Assignment:
The reply must reproduce each line below exactly.

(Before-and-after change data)
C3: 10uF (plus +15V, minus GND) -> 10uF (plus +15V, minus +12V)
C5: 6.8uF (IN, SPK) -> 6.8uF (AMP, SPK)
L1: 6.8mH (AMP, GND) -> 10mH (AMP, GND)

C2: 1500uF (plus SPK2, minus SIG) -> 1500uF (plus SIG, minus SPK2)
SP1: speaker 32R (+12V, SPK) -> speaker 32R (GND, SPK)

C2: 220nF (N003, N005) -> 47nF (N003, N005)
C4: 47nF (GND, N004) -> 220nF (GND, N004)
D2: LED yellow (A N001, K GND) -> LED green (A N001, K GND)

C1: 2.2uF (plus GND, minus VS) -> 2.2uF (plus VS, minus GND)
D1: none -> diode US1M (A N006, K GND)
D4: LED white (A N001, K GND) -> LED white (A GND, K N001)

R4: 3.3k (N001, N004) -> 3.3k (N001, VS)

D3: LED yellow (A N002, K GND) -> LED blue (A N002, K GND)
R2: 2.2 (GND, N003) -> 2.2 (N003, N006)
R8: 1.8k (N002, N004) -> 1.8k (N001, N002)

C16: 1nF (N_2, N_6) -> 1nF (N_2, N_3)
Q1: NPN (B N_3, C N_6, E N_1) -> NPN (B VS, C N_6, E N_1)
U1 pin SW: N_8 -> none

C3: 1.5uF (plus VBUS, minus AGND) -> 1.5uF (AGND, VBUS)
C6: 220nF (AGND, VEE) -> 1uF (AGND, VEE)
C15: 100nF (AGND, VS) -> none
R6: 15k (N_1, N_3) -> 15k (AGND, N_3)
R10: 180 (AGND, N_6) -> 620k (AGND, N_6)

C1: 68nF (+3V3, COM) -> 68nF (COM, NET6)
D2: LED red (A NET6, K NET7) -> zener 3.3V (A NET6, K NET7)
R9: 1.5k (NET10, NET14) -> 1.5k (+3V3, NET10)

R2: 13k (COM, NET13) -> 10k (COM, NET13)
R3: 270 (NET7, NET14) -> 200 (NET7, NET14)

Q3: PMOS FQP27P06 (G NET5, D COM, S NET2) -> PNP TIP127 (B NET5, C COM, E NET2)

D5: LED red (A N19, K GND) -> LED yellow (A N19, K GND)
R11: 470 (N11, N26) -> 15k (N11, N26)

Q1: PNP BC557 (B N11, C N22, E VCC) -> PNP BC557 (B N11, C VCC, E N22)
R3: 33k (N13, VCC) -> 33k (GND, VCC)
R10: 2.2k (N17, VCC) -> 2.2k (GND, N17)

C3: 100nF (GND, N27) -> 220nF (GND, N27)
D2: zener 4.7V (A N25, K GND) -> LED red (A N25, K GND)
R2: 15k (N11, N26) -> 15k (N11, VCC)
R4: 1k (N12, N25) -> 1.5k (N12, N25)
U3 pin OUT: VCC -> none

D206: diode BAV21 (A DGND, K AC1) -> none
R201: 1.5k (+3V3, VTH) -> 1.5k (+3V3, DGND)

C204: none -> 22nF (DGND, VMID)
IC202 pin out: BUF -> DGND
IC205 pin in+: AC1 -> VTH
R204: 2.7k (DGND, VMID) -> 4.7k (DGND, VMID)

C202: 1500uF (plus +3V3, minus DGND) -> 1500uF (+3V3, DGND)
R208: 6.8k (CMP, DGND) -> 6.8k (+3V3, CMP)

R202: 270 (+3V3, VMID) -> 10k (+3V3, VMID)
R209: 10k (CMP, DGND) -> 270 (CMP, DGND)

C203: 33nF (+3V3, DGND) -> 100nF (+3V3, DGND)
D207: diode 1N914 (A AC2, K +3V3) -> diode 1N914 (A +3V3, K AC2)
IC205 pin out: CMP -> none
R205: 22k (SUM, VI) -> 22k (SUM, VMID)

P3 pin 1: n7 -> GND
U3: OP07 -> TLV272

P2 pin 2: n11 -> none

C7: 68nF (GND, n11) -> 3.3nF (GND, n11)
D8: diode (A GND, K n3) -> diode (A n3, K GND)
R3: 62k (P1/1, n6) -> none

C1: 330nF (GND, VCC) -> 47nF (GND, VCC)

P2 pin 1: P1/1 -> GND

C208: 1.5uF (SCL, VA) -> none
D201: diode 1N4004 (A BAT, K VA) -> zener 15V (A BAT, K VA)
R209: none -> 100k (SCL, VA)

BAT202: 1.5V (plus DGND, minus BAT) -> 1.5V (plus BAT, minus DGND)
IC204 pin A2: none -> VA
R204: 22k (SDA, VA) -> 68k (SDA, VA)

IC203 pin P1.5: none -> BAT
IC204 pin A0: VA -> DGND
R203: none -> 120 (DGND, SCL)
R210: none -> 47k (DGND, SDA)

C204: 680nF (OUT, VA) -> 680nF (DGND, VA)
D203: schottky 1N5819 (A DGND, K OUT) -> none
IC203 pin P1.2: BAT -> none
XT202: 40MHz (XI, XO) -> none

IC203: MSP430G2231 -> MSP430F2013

Response to the exercise:
C3: 10uF (plus +15V, minus GND) -> 10uF (plus +15V, minus +12V)
C5: 6.8uF (IN, SPK) -> 6.8uF (AMP, SPK)
L1: 6.8mH (AMP, GND) -> 10mH (AMP, GND)

C2: 1500uF (plus SPK2, minus SIG) -> 1500uF (plus SIG, minus SPK2)
SP1: speaker 32R (+12V, SPK) -> speaker 32R (GND, SPK)

C2: 220nF (N003, N005) -> 47nF (N003, N005)
C4: 47nF (GND, N004) -> 220nF (GND, N004)
D2: LED yellow (A N001, K GND) -> LED green (A N001, K GND)

C1: 2.2uF (plus GND, minus VS) -> 2.2uF (plus VS, minus GND)
D1: none -> diode US1M (A N006, K GND)
D4: LED white (A N001, K GND) -> LED white (A GND, K N001)

R4: 3.3k (N001, N004) -> 3.3k (N001, VS)

D3: LED yellow (A N002, K GND) -> LED blue (A N002, K GND)
R2: 2.2 (GND, N003) -> 2.2 (N003, N006)
R8: 1.8k (N002, N004) -> 1.8k (N001, N002)

C16: 1nF (N_2, N_6) -> 1nF (N_2, N_3)
Q1: NPN (B N_3, C N_6, E N_1) -> NPN (B VS, C N_6, E N_1)
U1 pin SW: N_8 -> none

C3: 1.5uF (plus VBUS, minus AGND) -> 1.5uF (AGND, VBUS)
C6: 220nF (AGND, VEE) -> 1uF (AGND, VEE)
C15: 100nF (AGND, VS) -> none
R6: 15k (N_1, N_3) -> 15k (AGND, N_3)
R10: 180 (AGND, N_6) -> 620k (AGND, N_6)

C1: 68nF (+3V3, COM) -> 68nF (COM, NET6)
D2: LED red (A NET6, K NET7) -> zener 3.3V (A NET6, K NET7)
R9: 1.5k (NET10, NET14) -> 1.5k (+3V3, NET10)

R2: 13k (COM, NET13) -> 10k (COM, NET13)
R3: 270 (NET7, NET14) -> 200 (NET7, NET14)

Q3: PMOS FQP27P06 (G NET5, D COM, S NET2) -> PNP TIP127 (B NET5, C COM, E NET2)

D5: LED red (A N19, K GND) -> LED yellow (A N19, K GND)
R11: 470 (N11, N26) -> 15k (N11, N26)

Q1: PNP BC557 (B N11, C N22, E VCC) -> PNP BC557 (B N11, C VCC, E N22)
R3: 33k (N13, VCC) -> 33k (GND, VCC)
R10: 2.2k (N17, VCC) -> 2.2k (GND, N17)

C3: 100nF (GND, N27) -> 220nF (GND, N27)
D2: zener 4.7V (A N25, K GND) -> LED red (A N25, K GND)
R2: 15k (N11, N26) -> 15k (N11, VCC)
R4: 1k (N12, N25) -> 1.5k (N12, N25)
U3 pin OUT: VCC -> none

D206: diode BAV21 (A DGND, K AC1) -> none
R201: 1.5k (+3V3, VTH) -> 1.5k (+3V3, DGND)

C204: none -> 22nF (DGND, VMID)
IC202 pin out: BUF -> DGND
IC205 pin in+: AC1 -> VTH
R204: 2.7k (DGND, VMID) -> 4.7k (DGND, VMID)

C202: 1500uF (plus +3V3, minus DGND) -> 1500uF (+3V3, DGND)
R208: 6.8k (CMP, DGND) -> 6.8k (+3V3, CMP)

R202: 270 (+3V3, VMID) -> 10k (+3V3, VMID)
R209: 10k (CMP, DGND) -> 270 (CMP, DGND)

C203: 33nF (+3V3, DGND) -> 100nF (+3V3, DGND)
D207: diode 1N914 (A AC2, K +3V3) -> diode 1N914 (A +3V3, K AC2)
IC205 pin out: CMP -> none
R205: 22k (SUM, VI) -> 22k (SUM, VMID)

P3 pin 1: n7 -> GND
U3: OP07 -> TLV272

P2 pin 2: n11 -> none

C7: 68nF (GND, n11) -> 3.3nF (GND, n11)
D8: diode (A GND, K n3) -> diode (A n3, K GND)
R3: 62k (P1/1, n6) -> none

C1: 330nF (GND, VCC) -> 47nF (GND, VCC)

P2 pin 1: P1/1 -> GND

C208: 1.5uF (SCL, VA) -> none
D201: diode 1N4004 (A BAT, K VA) -> zener 15V (A BAT, K VA)
R209: none -> 100k (SCL, VA)

BAT202: 1.5V (plus DGND, minus BAT) -> 1.5V (plus BAT, minus DGND)
IC204 pin A2: none -> VA
R204: 22k (SDA, VA) -> 68k (SDA, VA)

IC203 pin P1.5: none -> BAT
IC204 pin A0: VA -> DGND
R203: none -> 120 (DGND, SCL)
R210: none -> 47k (DGND, SDA)

C204: 680nF (OUT, VA) -> 680nF (DGND, VA)
D203: schottky 1N5819 (A DGND, K OUT) -> none
IC203 pin P1.2: BAT -> none
XT202: 40MHz (XI, XO) -> none

IC203: MSP430G2231 -> MSP430F2013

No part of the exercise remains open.